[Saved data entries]
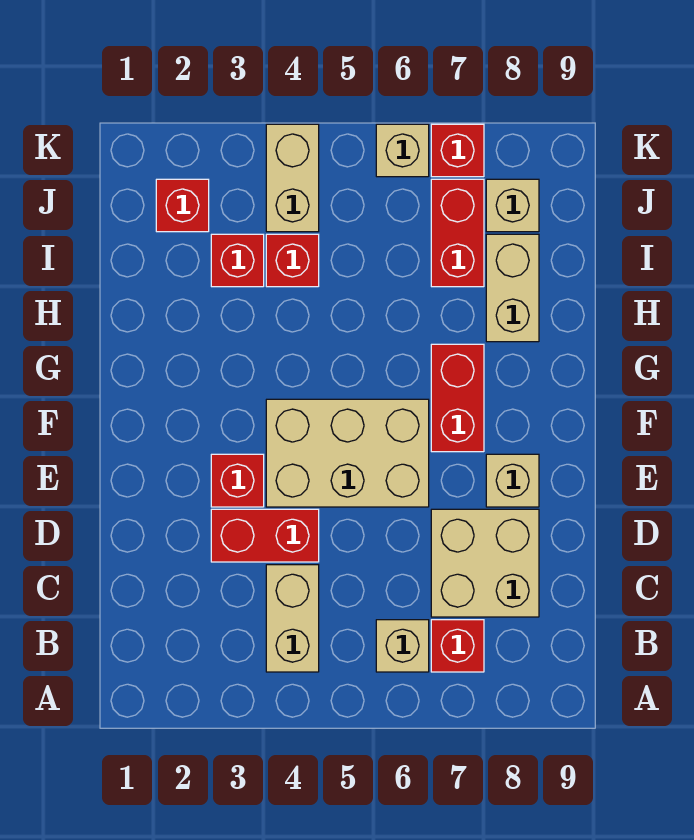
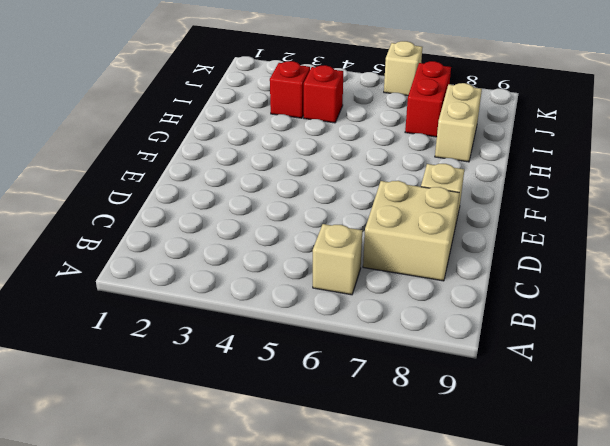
none -> tan brick B4:C4 level 1
none -> red brick B7 level 1
none -> red brick D3:D4 level 1

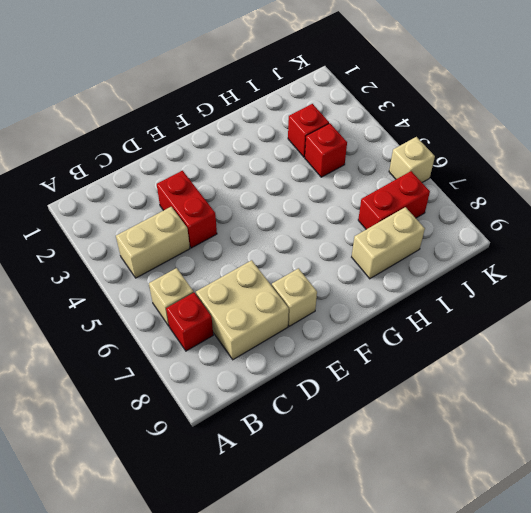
none -> red brick E3 level 1
none -> tan brick E4:F6 level 1
none -> red brick F7:G7 level 1

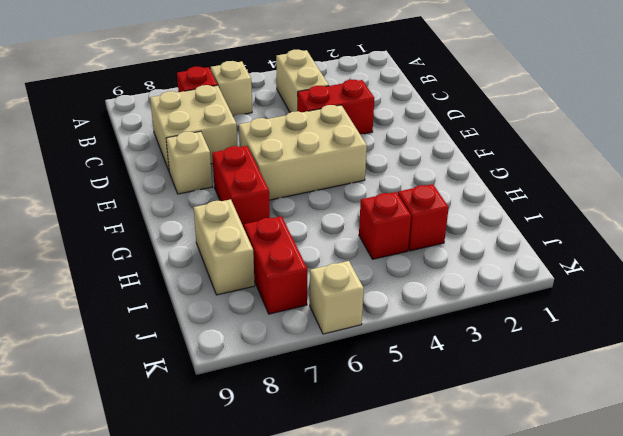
none -> red brick E3 level 1
none -> red brick J2 level 1
none -> tan brick J4:K4 level 1

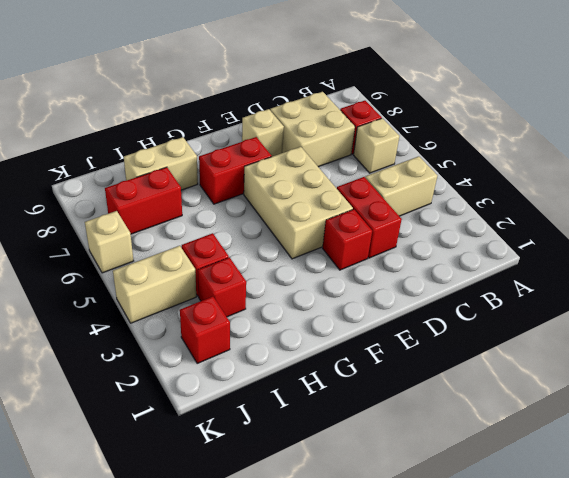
none -> tan brick J8 level 1
none -> red brick K7 level 1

The task: Give back the data exactly. Skip any images.

Answer section:
none -> tan brick B4:C4 level 1
none -> red brick B7 level 1
none -> red brick D3:D4 level 1

none -> red brick E3 level 1
none -> tan brick E4:F6 level 1
none -> red brick F7:G7 level 1

none -> red brick E3 level 1
none -> red brick J2 level 1
none -> tan brick J4:K4 level 1

none -> tan brick J8 level 1
none -> red brick K7 level 1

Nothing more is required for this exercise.